## Instructions for the task
Reproduce exactly the lines of the material beneath, from the line that contains "GAS1 pin AO: A3 -> A2" to the line that contains "RGB pin R: TX -> D0", both included, and no other lines.

· · · · ·

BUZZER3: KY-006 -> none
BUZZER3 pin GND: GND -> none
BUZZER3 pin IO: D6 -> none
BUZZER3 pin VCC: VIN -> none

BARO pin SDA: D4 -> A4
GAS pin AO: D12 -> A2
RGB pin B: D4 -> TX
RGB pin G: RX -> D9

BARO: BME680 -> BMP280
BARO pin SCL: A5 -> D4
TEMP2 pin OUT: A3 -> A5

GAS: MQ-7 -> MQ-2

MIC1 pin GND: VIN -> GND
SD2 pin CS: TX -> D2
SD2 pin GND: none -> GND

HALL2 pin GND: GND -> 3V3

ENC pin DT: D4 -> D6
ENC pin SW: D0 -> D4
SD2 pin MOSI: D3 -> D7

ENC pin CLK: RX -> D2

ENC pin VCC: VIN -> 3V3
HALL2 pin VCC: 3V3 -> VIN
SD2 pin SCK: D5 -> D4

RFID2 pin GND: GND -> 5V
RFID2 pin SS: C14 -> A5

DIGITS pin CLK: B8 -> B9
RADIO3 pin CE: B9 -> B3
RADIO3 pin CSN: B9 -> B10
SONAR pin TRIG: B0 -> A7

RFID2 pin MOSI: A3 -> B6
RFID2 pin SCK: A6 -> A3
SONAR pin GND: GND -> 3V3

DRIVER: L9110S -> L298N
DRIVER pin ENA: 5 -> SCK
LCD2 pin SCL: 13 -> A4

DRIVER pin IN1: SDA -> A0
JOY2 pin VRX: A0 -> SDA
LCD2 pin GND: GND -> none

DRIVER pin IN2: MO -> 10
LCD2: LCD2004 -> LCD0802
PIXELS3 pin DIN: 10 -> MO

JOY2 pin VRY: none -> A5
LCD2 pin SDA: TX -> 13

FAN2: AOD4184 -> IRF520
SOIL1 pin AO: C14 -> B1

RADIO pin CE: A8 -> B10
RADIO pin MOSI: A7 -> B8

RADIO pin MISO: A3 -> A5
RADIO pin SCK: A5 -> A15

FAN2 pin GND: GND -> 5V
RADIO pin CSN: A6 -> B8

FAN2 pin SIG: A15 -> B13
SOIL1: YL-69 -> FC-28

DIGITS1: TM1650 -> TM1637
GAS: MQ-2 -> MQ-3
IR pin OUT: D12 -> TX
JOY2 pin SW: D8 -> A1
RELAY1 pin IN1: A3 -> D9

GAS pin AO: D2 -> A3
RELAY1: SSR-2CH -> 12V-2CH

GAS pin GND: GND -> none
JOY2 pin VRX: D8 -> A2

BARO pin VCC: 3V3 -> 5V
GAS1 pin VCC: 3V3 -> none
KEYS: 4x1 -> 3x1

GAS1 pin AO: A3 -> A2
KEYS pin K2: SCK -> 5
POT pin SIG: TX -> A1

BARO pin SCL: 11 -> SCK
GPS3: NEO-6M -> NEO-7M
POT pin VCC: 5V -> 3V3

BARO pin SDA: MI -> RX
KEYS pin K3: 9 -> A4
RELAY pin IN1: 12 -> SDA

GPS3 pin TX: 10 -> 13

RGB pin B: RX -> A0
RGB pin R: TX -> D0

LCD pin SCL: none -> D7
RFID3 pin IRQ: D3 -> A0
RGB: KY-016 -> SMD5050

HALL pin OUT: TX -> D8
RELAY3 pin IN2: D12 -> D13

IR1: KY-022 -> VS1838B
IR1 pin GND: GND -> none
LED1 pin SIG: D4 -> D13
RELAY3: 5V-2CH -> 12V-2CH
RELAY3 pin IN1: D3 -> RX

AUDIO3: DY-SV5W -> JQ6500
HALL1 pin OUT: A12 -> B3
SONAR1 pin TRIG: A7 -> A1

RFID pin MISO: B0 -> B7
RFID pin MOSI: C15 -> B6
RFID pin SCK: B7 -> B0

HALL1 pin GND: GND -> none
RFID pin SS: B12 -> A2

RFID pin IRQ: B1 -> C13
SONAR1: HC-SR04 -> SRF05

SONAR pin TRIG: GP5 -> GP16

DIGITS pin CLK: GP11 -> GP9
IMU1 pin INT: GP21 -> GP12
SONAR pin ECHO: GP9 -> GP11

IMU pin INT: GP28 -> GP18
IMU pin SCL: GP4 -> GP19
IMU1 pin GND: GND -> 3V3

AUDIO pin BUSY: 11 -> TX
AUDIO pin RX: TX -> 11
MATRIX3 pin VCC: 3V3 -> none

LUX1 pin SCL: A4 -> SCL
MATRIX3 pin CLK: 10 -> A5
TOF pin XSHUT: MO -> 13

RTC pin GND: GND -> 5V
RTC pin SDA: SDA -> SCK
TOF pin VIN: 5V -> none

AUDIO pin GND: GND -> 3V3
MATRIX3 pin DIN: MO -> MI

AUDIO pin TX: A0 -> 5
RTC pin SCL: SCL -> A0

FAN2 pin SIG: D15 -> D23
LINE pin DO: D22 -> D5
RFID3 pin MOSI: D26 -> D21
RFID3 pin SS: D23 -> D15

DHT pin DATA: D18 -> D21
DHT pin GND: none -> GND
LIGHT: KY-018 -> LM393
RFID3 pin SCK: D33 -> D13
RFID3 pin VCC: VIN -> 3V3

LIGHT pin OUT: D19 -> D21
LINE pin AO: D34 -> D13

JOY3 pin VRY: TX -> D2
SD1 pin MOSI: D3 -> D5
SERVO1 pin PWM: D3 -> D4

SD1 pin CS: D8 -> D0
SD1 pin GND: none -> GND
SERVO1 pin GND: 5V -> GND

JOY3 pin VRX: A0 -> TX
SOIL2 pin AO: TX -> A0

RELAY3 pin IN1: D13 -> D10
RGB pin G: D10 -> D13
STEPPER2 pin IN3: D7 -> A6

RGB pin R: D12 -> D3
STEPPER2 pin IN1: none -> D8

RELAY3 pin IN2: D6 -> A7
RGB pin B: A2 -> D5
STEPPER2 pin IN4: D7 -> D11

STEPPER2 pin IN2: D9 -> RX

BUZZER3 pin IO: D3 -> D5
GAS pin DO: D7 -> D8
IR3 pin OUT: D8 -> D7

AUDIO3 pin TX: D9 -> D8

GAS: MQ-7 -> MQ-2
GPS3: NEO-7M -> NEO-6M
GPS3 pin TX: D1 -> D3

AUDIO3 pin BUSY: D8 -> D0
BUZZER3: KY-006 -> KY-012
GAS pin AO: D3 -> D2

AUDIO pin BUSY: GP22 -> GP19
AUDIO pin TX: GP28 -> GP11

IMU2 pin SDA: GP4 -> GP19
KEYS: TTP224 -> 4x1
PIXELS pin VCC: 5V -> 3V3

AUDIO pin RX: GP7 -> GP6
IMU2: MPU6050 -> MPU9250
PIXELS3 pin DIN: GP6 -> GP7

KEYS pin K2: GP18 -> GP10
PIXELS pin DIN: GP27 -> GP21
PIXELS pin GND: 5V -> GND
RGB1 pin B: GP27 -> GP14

· · · · ·

## Finished exercise
GAS1 pin AO: A3 -> A2
KEYS pin K2: SCK -> 5
POT pin SIG: TX -> A1

BARO pin SCL: 11 -> SCK
GPS3: NEO-6M -> NEO-7M
POT pin VCC: 5V -> 3V3

BARO pin SDA: MI -> RX
KEYS pin K3: 9 -> A4
RELAY pin IN1: 12 -> SDA

GPS3 pin TX: 10 -> 13

RGB pin B: RX -> A0
RGB pin R: TX -> D0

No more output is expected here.